Stored entries:
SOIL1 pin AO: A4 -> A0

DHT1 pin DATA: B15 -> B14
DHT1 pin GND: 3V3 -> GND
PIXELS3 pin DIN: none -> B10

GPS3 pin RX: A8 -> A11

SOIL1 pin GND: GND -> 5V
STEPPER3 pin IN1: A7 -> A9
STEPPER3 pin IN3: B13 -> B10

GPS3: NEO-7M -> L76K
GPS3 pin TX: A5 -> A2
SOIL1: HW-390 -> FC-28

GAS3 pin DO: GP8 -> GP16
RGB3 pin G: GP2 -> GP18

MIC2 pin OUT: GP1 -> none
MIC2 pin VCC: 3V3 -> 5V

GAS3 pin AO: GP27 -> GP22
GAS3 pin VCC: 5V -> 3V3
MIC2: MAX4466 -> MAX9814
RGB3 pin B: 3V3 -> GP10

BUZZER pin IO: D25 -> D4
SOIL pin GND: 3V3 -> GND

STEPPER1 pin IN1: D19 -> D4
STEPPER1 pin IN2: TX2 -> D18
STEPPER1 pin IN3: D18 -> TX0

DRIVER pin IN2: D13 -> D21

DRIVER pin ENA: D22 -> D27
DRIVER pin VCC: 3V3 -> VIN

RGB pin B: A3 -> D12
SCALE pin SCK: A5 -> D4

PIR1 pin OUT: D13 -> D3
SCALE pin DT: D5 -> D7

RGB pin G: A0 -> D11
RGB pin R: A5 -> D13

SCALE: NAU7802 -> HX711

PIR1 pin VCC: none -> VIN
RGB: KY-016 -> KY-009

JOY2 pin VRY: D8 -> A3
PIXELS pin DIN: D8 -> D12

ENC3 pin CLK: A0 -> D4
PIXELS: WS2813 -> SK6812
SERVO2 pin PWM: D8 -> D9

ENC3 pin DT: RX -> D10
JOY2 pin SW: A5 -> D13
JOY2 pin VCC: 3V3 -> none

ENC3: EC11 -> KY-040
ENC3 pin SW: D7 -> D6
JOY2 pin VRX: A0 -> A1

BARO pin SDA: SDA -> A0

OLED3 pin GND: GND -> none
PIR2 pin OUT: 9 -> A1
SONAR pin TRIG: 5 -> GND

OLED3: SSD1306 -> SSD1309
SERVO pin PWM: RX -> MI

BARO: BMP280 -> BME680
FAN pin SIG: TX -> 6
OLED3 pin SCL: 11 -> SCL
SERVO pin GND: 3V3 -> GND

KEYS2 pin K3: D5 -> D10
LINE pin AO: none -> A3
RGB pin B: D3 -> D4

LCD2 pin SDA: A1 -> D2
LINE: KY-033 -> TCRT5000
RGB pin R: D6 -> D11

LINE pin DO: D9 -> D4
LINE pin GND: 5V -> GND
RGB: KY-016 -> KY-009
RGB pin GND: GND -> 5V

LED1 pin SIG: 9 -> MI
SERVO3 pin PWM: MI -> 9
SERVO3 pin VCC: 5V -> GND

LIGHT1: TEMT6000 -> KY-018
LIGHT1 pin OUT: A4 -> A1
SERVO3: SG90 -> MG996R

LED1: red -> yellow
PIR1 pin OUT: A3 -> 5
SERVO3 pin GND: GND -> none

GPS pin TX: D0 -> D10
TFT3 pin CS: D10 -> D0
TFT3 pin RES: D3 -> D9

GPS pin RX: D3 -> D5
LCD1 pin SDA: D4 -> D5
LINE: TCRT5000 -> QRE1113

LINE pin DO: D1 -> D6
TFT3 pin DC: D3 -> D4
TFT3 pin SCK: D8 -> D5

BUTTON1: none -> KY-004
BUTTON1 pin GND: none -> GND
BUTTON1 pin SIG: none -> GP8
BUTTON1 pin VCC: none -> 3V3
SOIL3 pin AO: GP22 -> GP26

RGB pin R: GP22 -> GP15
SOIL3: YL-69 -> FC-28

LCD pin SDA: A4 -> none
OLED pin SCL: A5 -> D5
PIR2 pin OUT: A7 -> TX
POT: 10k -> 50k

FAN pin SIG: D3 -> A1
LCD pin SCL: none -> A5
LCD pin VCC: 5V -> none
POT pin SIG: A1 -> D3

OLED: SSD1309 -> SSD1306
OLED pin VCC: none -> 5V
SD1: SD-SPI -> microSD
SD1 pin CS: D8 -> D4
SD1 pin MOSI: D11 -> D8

→ YOUR GOAL: Transcribe every line above, character for character.

→ SOLUTION:
SOIL1 pin AO: A4 -> A0

DHT1 pin DATA: B15 -> B14
DHT1 pin GND: 3V3 -> GND
PIXELS3 pin DIN: none -> B10

GPS3 pin RX: A8 -> A11

SOIL1 pin GND: GND -> 5V
STEPPER3 pin IN1: A7 -> A9
STEPPER3 pin IN3: B13 -> B10

GPS3: NEO-7M -> L76K
GPS3 pin TX: A5 -> A2
SOIL1: HW-390 -> FC-28

GAS3 pin DO: GP8 -> GP16
RGB3 pin G: GP2 -> GP18

MIC2 pin OUT: GP1 -> none
MIC2 pin VCC: 3V3 -> 5V

GAS3 pin AO: GP27 -> GP22
GAS3 pin VCC: 5V -> 3V3
MIC2: MAX4466 -> MAX9814
RGB3 pin B: 3V3 -> GP10

BUZZER pin IO: D25 -> D4
SOIL pin GND: 3V3 -> GND

STEPPER1 pin IN1: D19 -> D4
STEPPER1 pin IN2: TX2 -> D18
STEPPER1 pin IN3: D18 -> TX0

DRIVER pin IN2: D13 -> D21

DRIVER pin ENA: D22 -> D27
DRIVER pin VCC: 3V3 -> VIN

RGB pin B: A3 -> D12
SCALE pin SCK: A5 -> D4

PIR1 pin OUT: D13 -> D3
SCALE pin DT: D5 -> D7

RGB pin G: A0 -> D11
RGB pin R: A5 -> D13

SCALE: NAU7802 -> HX711

PIR1 pin VCC: none -> VIN
RGB: KY-016 -> KY-009

JOY2 pin VRY: D8 -> A3
PIXELS pin DIN: D8 -> D12

ENC3 pin CLK: A0 -> D4
PIXELS: WS2813 -> SK6812
SERVO2 pin PWM: D8 -> D9

ENC3 pin DT: RX -> D10
JOY2 pin SW: A5 -> D13
JOY2 pin VCC: 3V3 -> none

ENC3: EC11 -> KY-040
ENC3 pin SW: D7 -> D6
JOY2 pin VRX: A0 -> A1

BARO pin SDA: SDA -> A0

OLED3 pin GND: GND -> none
PIR2 pin OUT: 9 -> A1
SONAR pin TRIG: 5 -> GND

OLED3: SSD1306 -> SSD1309
SERVO pin PWM: RX -> MI

BARO: BMP280 -> BME680
FAN pin SIG: TX -> 6
OLED3 pin SCL: 11 -> SCL
SERVO pin GND: 3V3 -> GND

KEYS2 pin K3: D5 -> D10
LINE pin AO: none -> A3
RGB pin B: D3 -> D4

LCD2 pin SDA: A1 -> D2
LINE: KY-033 -> TCRT5000
RGB pin R: D6 -> D11

LINE pin DO: D9 -> D4
LINE pin GND: 5V -> GND
RGB: KY-016 -> KY-009
RGB pin GND: GND -> 5V

LED1 pin SIG: 9 -> MI
SERVO3 pin PWM: MI -> 9
SERVO3 pin VCC: 5V -> GND

LIGHT1: TEMT6000 -> KY-018
LIGHT1 pin OUT: A4 -> A1
SERVO3: SG90 -> MG996R

LED1: red -> yellow
PIR1 pin OUT: A3 -> 5
SERVO3 pin GND: GND -> none

GPS pin TX: D0 -> D10
TFT3 pin CS: D10 -> D0
TFT3 pin RES: D3 -> D9

GPS pin RX: D3 -> D5
LCD1 pin SDA: D4 -> D5
LINE: TCRT5000 -> QRE1113

LINE pin DO: D1 -> D6
TFT3 pin DC: D3 -> D4
TFT3 pin SCK: D8 -> D5

BUTTON1: none -> KY-004
BUTTON1 pin GND: none -> GND
BUTTON1 pin SIG: none -> GP8
BUTTON1 pin VCC: none -> 3V3
SOIL3 pin AO: GP22 -> GP26

RGB pin R: GP22 -> GP15
SOIL3: YL-69 -> FC-28

LCD pin SDA: A4 -> none
OLED pin SCL: A5 -> D5
PIR2 pin OUT: A7 -> TX
POT: 10k -> 50k

FAN pin SIG: D3 -> A1
LCD pin SCL: none -> A5
LCD pin VCC: 5V -> none
POT pin SIG: A1 -> D3

OLED: SSD1309 -> SSD1306
OLED pin VCC: none -> 5V
SD1: SD-SPI -> microSD
SD1 pin CS: D8 -> D4
SD1 pin MOSI: D11 -> D8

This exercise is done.